— WHAT YOU WILL DO —
The finished copy should hold every entry exactly as given, and no pictures.

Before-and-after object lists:
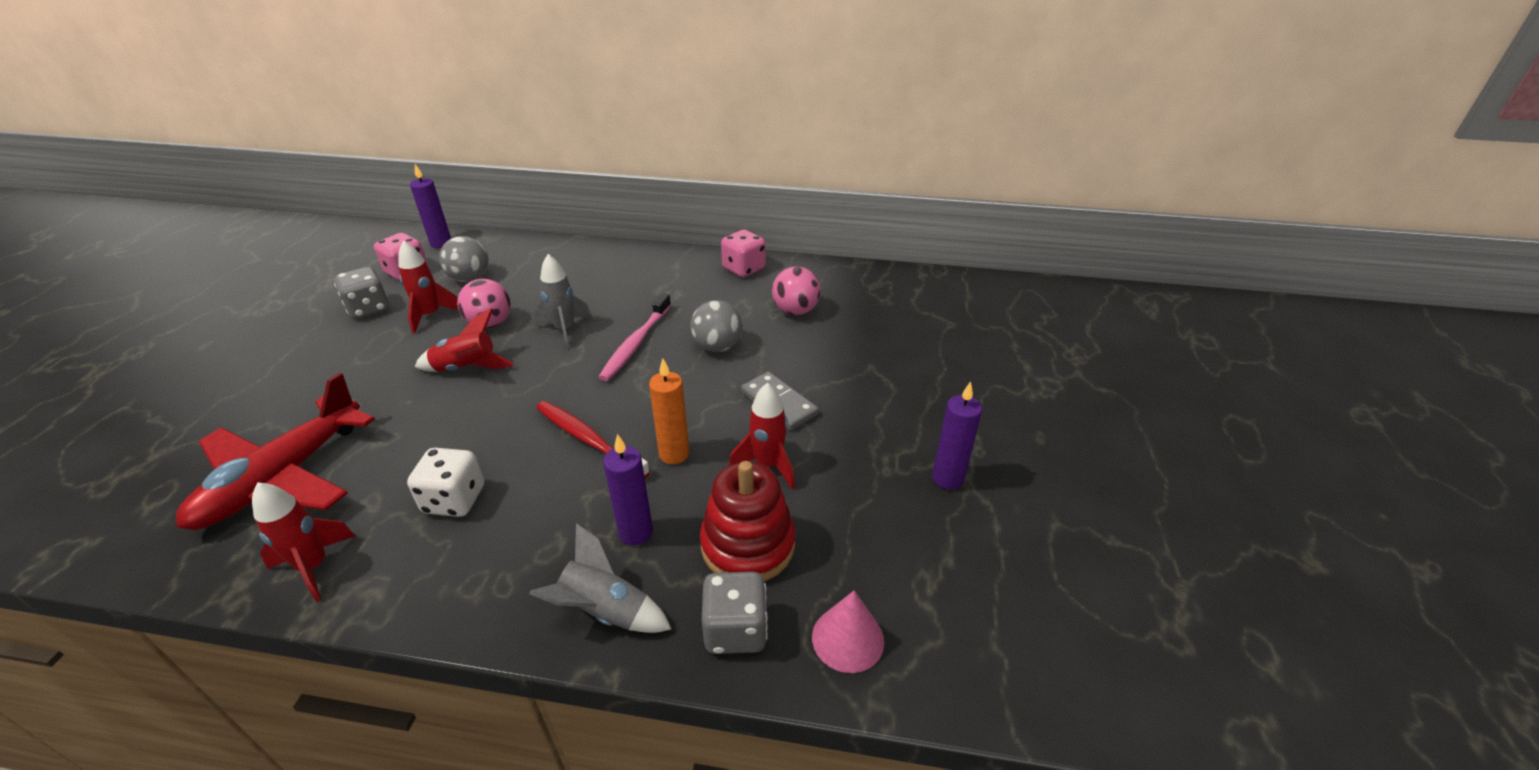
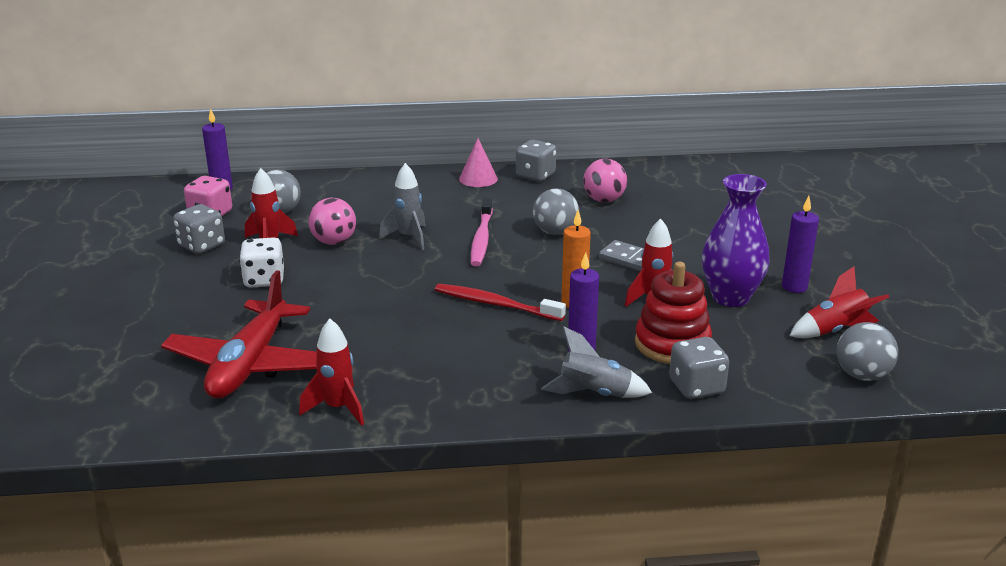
camera: 15 degrees left, 10 degrees down
(454, 500) = (416, 354): white dice -> white dice (264, 280)
(467, 368) = (343, 274): red rocket -> red rocket (835, 331)
(743, 269) = (535, 176): pink dice -> grey dice
(847, 638) = (777, 378): pink cone -> pink cone (478, 179)
(859, 481) = (730, 297): none -> purple vase
(966, 659) = (862, 375): none -> grey ball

— SOLUTION FOR THIS PROBLEM —
camera: 15 degrees left, 10 degrees down
(454, 500) = (416, 354): white dice -> white dice (264, 280)
(467, 368) = (343, 274): red rocket -> red rocket (835, 331)
(743, 269) = (535, 176): pink dice -> grey dice
(847, 638) = (777, 378): pink cone -> pink cone (478, 179)
(859, 481) = (730, 297): none -> purple vase
(966, 659) = (862, 375): none -> grey ball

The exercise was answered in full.